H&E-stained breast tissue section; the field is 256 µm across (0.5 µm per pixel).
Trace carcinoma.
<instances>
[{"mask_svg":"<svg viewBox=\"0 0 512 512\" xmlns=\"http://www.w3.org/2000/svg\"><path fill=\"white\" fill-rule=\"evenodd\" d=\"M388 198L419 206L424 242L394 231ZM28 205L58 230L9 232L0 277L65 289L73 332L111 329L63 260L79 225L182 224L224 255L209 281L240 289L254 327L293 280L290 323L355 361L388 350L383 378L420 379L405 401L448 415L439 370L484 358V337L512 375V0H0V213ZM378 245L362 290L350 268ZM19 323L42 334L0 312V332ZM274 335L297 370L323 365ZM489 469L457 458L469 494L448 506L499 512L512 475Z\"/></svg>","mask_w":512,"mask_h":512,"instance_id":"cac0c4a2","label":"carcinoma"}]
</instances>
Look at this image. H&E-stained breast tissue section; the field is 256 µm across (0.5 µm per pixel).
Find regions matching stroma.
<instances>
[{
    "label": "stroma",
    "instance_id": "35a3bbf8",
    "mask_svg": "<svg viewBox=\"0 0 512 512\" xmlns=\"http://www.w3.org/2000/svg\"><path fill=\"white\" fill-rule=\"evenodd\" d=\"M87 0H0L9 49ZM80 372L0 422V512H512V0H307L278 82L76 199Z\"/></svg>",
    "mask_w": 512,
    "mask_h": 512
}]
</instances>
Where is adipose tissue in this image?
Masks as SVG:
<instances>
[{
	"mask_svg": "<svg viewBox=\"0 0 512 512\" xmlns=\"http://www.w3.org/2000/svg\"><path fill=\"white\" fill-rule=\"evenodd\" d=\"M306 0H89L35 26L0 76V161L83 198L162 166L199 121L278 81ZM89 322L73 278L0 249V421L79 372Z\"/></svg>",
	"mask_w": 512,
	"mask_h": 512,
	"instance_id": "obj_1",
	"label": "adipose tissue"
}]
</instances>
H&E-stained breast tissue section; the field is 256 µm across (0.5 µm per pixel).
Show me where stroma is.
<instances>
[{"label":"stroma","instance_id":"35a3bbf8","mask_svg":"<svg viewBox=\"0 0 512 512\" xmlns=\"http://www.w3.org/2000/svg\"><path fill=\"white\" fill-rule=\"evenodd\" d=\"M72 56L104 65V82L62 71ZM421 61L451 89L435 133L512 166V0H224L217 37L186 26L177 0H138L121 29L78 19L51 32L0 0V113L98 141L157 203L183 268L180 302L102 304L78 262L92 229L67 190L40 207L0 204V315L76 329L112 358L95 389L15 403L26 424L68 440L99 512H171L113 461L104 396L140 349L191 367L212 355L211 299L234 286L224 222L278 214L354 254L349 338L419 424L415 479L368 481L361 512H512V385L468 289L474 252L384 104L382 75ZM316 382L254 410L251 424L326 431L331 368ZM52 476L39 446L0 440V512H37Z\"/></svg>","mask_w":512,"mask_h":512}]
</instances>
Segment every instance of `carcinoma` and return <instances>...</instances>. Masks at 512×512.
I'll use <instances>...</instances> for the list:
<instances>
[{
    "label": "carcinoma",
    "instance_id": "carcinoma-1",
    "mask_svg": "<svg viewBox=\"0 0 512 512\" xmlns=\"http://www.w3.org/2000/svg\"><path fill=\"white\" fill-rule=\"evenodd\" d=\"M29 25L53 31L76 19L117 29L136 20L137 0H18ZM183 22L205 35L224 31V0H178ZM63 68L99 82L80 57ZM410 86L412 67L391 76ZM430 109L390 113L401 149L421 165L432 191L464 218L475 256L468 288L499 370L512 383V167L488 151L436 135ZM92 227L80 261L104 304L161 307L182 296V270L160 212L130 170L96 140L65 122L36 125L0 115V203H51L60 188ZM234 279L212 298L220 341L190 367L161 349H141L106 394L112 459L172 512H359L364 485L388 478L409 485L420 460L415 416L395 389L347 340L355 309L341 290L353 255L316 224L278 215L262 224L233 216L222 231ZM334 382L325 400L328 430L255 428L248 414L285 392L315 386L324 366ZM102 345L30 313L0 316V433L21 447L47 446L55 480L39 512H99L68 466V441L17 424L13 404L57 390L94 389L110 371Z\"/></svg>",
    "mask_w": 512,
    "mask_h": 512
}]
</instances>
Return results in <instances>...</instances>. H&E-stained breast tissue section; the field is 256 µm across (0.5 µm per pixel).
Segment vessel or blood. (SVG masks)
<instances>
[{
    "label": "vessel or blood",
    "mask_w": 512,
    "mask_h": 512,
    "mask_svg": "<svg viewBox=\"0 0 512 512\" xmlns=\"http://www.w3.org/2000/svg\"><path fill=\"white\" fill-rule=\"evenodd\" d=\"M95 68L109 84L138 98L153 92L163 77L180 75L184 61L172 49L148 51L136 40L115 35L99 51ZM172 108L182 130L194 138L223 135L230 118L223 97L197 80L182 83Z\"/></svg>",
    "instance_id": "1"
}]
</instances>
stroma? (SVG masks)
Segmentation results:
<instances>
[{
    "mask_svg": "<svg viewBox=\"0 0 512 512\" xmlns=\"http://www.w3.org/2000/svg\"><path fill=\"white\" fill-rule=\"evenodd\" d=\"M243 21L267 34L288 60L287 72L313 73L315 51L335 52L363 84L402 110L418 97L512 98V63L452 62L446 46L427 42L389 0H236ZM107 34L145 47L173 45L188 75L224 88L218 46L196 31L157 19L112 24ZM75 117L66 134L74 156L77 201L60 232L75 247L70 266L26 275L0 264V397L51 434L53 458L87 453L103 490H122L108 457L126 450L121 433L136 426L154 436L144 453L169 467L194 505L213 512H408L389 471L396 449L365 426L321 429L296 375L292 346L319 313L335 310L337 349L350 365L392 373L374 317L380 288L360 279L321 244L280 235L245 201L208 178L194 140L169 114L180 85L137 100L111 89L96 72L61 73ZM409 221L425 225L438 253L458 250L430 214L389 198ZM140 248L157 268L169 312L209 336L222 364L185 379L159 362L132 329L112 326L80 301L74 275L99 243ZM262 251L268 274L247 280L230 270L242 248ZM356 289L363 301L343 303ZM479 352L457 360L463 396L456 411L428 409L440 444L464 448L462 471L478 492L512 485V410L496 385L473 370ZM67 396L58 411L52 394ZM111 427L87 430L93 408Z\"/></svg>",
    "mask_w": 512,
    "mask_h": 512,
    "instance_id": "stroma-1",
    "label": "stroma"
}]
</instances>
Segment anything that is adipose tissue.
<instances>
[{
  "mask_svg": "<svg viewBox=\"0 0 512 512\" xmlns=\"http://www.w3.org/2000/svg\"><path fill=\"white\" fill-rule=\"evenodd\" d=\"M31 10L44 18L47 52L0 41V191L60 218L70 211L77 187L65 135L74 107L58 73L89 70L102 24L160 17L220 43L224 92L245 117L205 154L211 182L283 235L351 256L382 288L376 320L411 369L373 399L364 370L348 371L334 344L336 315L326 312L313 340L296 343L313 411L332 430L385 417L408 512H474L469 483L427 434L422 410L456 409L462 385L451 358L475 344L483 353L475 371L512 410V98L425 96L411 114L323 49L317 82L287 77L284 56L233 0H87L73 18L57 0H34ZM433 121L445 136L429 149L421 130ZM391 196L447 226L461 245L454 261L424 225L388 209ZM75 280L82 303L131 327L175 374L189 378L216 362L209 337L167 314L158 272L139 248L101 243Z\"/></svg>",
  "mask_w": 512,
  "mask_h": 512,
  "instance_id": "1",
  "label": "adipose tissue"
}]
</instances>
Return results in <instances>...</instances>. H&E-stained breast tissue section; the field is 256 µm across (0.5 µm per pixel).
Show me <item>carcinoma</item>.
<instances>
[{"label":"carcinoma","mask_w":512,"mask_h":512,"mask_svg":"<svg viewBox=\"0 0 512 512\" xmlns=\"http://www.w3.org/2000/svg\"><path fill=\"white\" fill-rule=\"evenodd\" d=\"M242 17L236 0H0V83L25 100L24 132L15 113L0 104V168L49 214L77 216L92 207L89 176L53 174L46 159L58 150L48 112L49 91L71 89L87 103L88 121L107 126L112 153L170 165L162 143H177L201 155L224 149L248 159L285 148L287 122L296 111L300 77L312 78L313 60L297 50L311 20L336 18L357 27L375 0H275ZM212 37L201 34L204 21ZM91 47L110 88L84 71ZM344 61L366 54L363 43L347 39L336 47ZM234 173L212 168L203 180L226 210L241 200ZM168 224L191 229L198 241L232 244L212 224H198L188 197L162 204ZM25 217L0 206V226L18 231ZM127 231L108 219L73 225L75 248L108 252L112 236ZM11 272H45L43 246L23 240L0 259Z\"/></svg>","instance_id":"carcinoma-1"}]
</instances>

■ ■ ■ ■ ■

Copy whichever lines in the listing above contain the word "this".

Look at this image. H&E-stained breast tissue section; the field is 256 µm across (0.5 µm per pixel).
Where is adipose tissue in this image?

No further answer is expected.